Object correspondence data
________________________________________
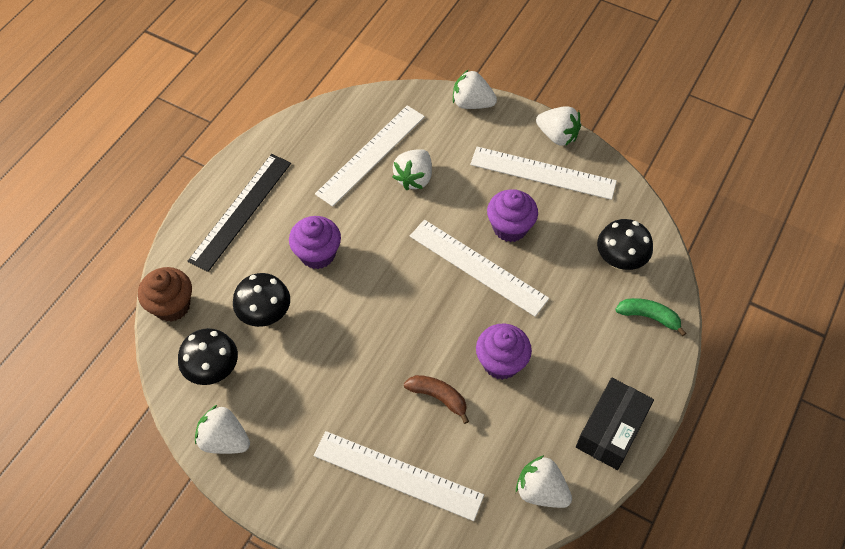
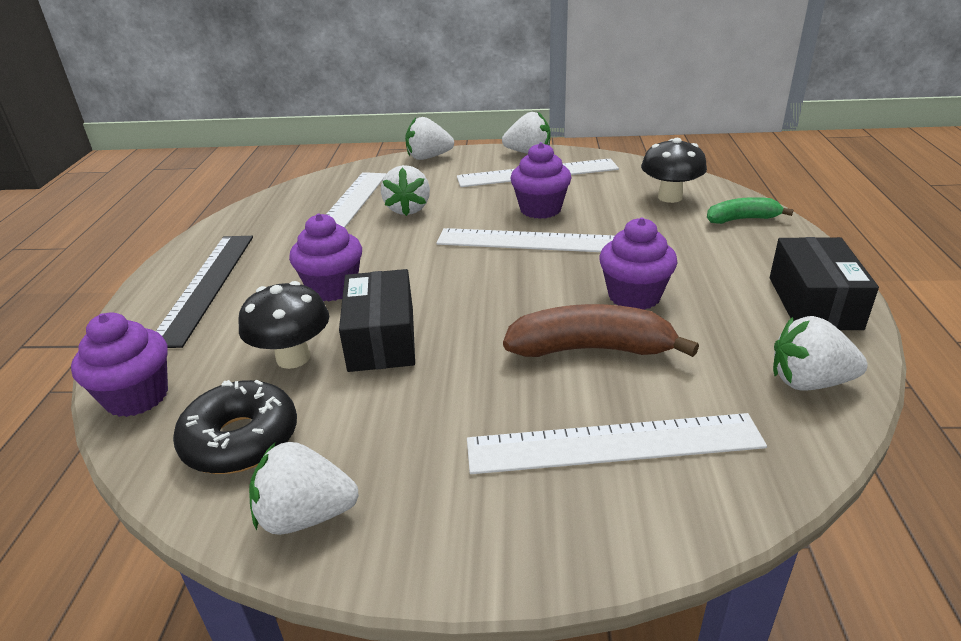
camera: 25 degrees left, 25 degrees down
brown cupcake [138,267,192,322] -> purple cupcake [71,312,168,417]
black mushroom [178,328,238,385] -> black donut [173,380,297,474]
brown banana [404,375,469,424] -> brown banana [503,304,699,357], size x1.65
none -> black box [339,269,415,372]

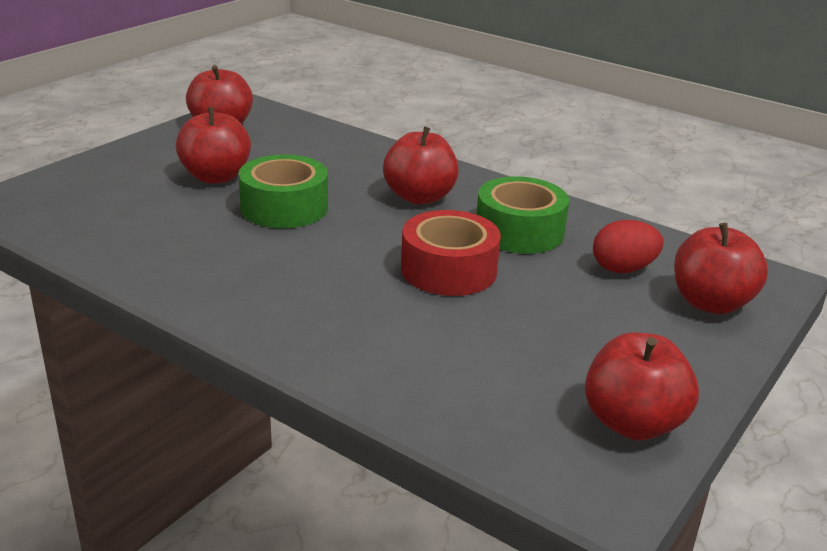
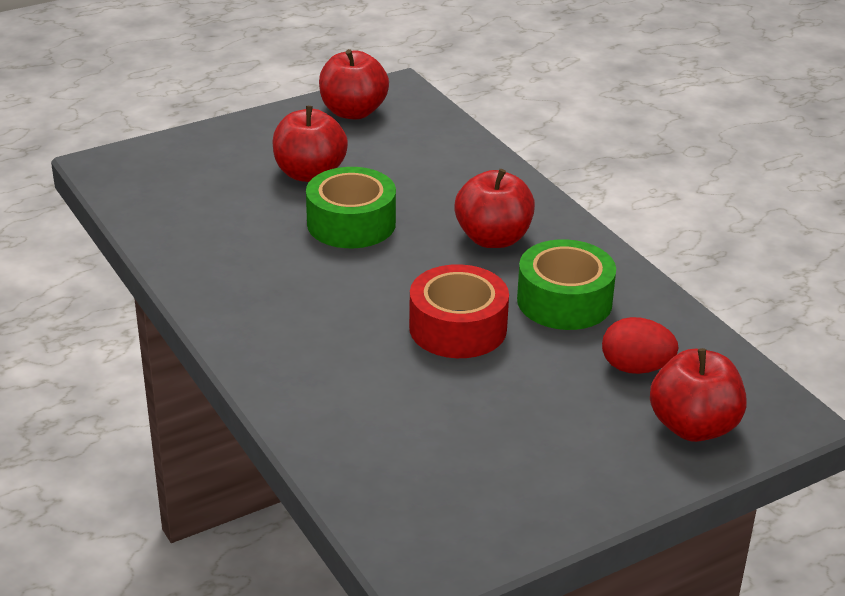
camera: 25 degrees right, 5 degrees up
red apple [585,332,699,440] -> none

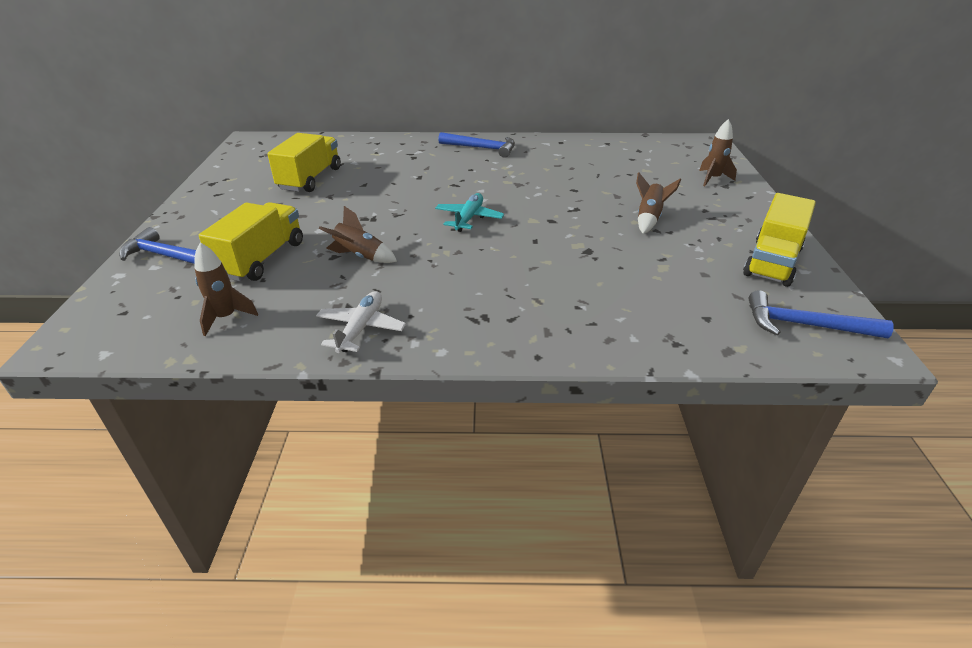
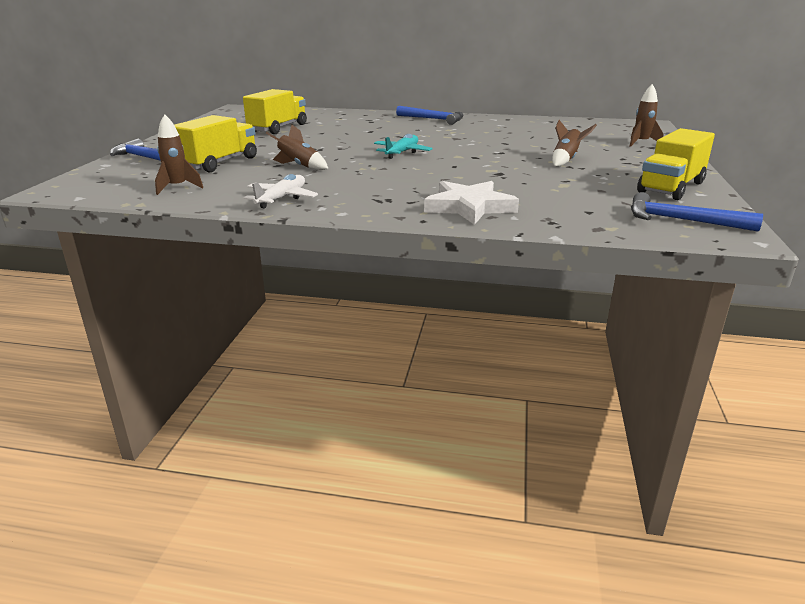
camera: 10 degrees right, 10 degrees down
none -> white star [424,181,519,225]

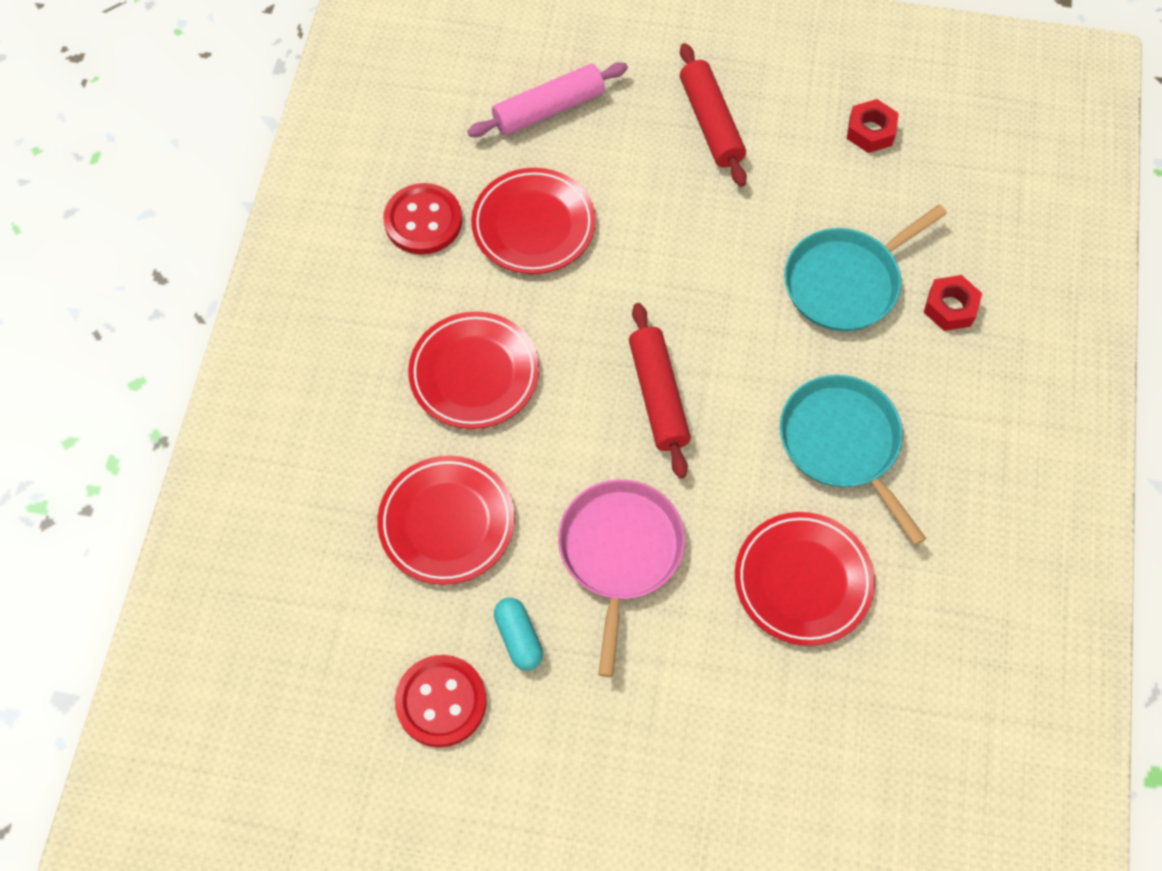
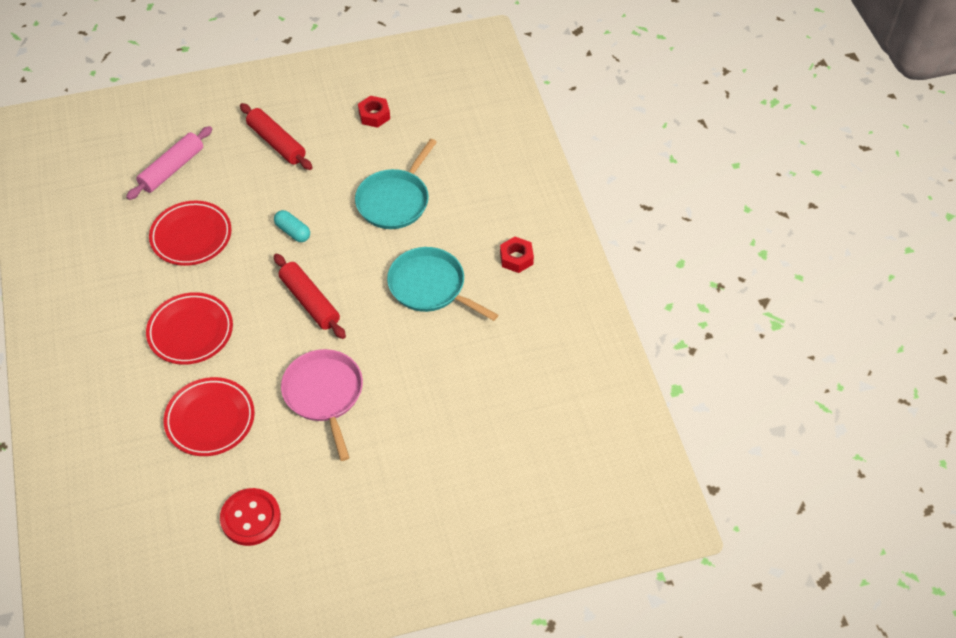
camera: 25 degrees left, 10 degrees down
red button [383,183,462,255] -> none
turquoise capsule [494,598,543,671] -> turquoise capsule moved to [274,210,310,242]
red plate [735,512,875,646] -> none
red nut [924,275,982,331] -> red nut moved to [500,237,534,273]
________________________________________
### THE TASK
Could you state the number of lines above in which the word "right" appears? Give that number by itself.

### ANSWER TO THIS TASK
2